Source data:
Start of Block
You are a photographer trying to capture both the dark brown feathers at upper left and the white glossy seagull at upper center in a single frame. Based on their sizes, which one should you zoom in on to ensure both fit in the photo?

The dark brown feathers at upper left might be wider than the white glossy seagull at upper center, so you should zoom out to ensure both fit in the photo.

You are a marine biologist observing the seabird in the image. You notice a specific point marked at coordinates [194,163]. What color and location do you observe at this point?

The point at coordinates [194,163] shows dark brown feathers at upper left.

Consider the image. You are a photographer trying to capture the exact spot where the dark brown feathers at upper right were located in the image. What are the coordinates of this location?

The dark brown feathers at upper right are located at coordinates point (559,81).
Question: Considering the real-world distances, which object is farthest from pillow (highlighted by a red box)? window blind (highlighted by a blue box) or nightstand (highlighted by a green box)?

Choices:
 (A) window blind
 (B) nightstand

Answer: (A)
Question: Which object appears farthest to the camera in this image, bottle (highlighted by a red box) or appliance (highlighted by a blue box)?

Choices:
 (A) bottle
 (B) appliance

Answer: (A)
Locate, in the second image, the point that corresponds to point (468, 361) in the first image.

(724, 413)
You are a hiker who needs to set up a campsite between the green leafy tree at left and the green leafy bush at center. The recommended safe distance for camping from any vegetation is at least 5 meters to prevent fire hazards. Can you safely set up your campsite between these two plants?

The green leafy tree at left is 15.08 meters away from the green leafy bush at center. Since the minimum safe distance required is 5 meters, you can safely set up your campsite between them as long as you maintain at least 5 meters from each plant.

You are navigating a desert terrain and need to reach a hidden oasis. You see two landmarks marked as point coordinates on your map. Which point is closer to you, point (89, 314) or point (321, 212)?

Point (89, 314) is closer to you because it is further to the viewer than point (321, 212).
End of Block
* Task to complete
Copy the entries between the line containing "The dark brown feathers at upper right are" and the line containing "Locate, in the", inclusive, character for character.

* Response to this task
The dark brown feathers at upper right are located at coordinates point (559,81).
Question: Considering the real-world distances, which object is farthest from pillow (highlighted by a red box)? window blind (highlighted by a blue box) or nightstand (highlighted by a green box)?

Choices:
 (A) window blind
 (B) nightstand

Answer: (A)
Question: Which object appears farthest to the camera in this image, bottle (highlighted by a red box) or appliance (highlighted by a blue box)?

Choices:
 (A) bottle
 (B) appliance

Answer: (A)
Locate, in the second image, the point that corresponds to point (468, 361) in the first image.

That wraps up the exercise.